Please copy each line below that contains the string "dish".

[Excerpts from a dataset]
::::::::

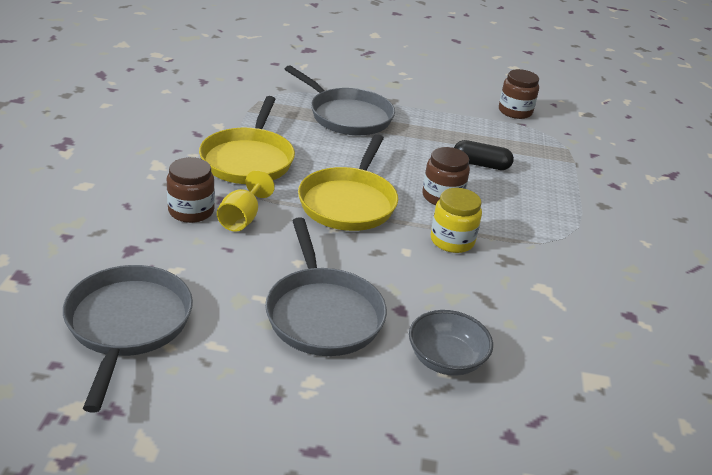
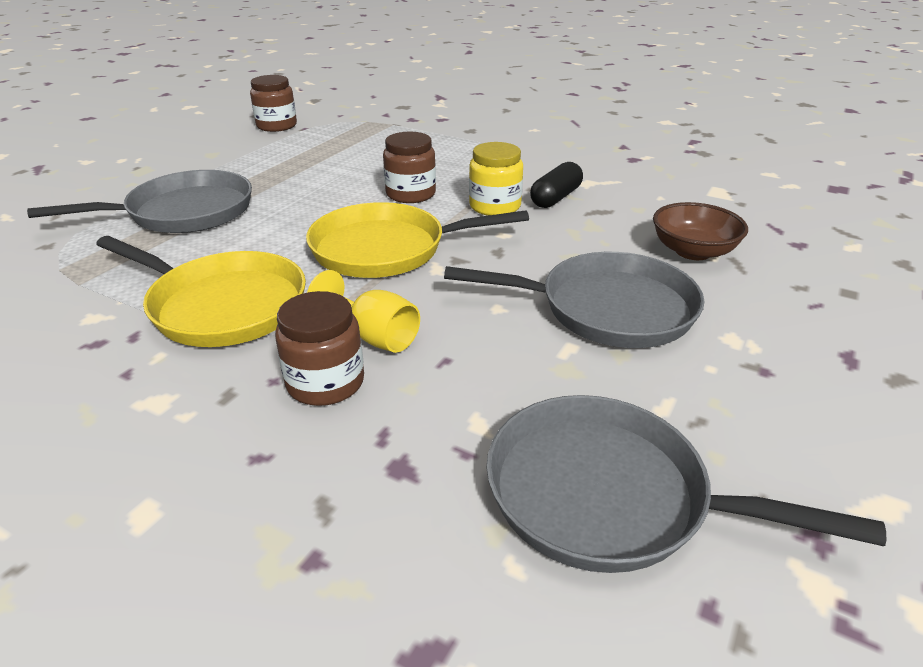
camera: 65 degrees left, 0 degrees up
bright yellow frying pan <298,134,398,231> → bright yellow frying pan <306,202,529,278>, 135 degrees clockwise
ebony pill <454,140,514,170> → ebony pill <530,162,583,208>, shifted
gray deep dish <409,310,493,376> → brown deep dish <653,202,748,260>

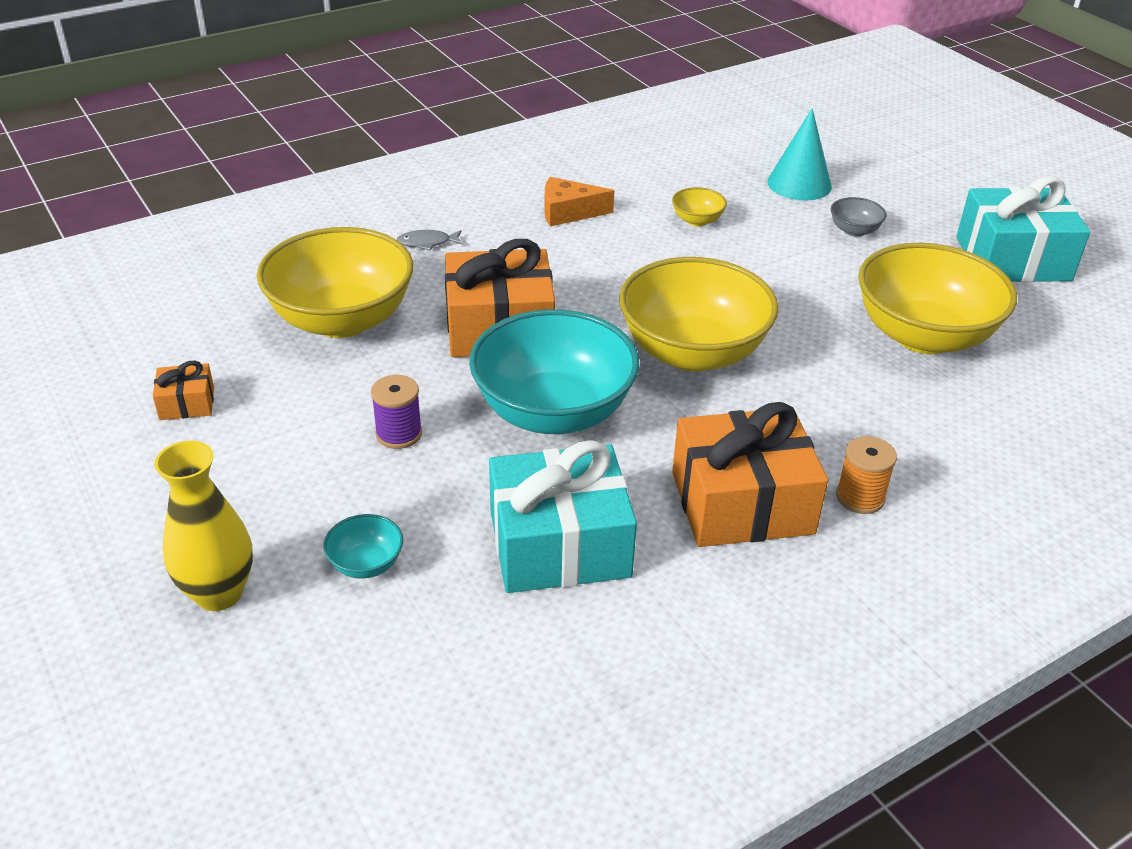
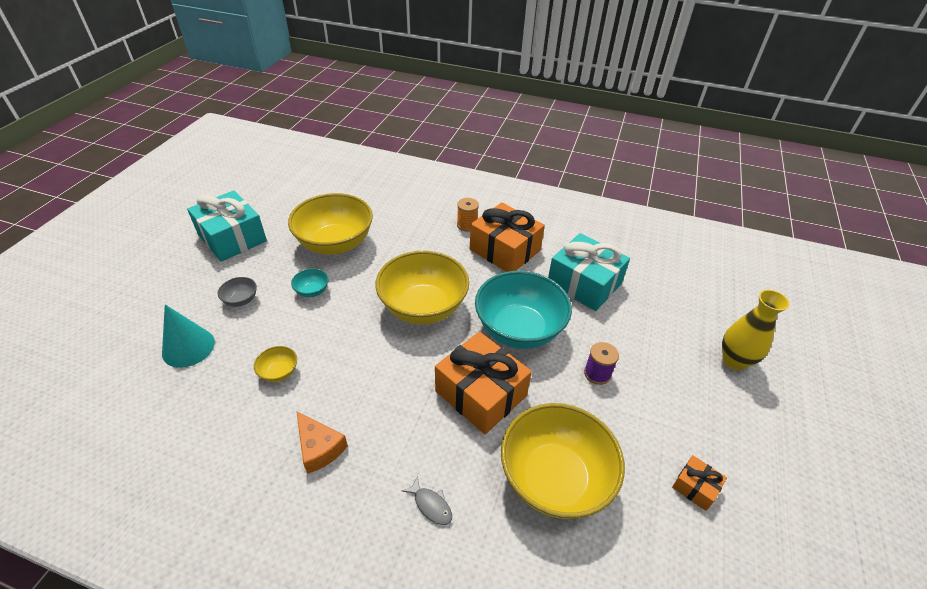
camera: 130 degrees left, 5 degrees up
turquoise deep dish <323,514,403,579> → turquoise deep dish <291,268,329,297>, shifted

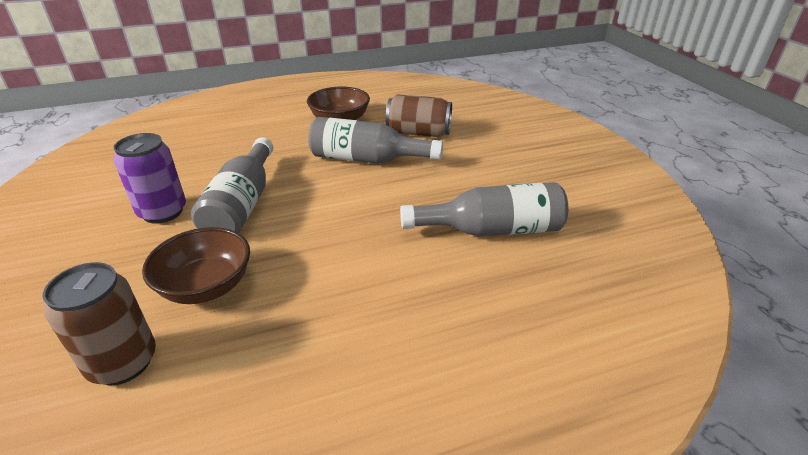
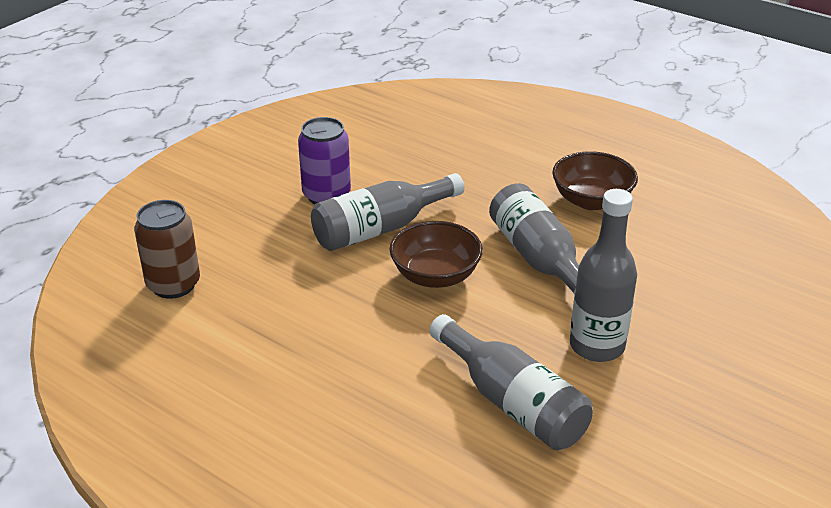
camera: 55 degrees right, 0 degrees up
brown deep dish <142,227,250,304> → brown deep dish <389,221,483,288>, shifted
- → gray flask <570,189,637,362>
brown can <386,94,452,137> → -

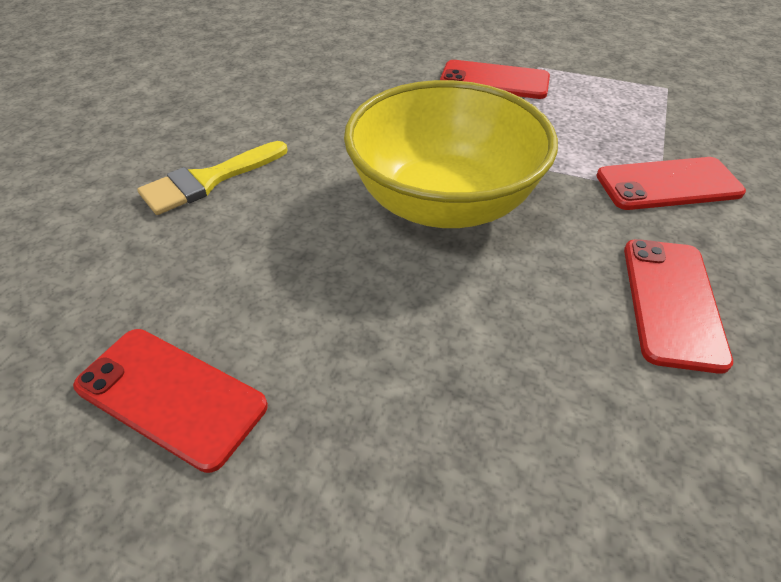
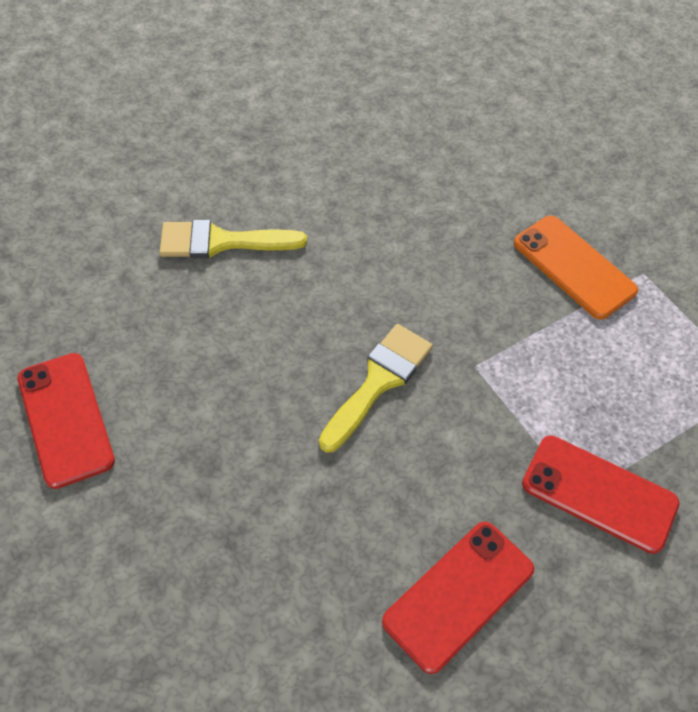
camera: 35 degrees right, 10 degrees up
bright yellow deep dish <344,80,558,228> → bright yellow brush <319,324,433,453>
red mobile phone <440,60,550,99> → orange-coloured mobile phone <514,216,638,320>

::::::::

### Answer to this task:
gray deep dish <409,310,493,376> → brown deep dish <653,202,748,260>
turquoise deep dish <323,514,403,579> → turquoise deep dish <291,268,329,297>, shifted
brown deep dish <142,227,250,304> → brown deep dish <389,221,483,288>, shifted
bright yellow deep dish <344,80,558,228> → bright yellow brush <319,324,433,453>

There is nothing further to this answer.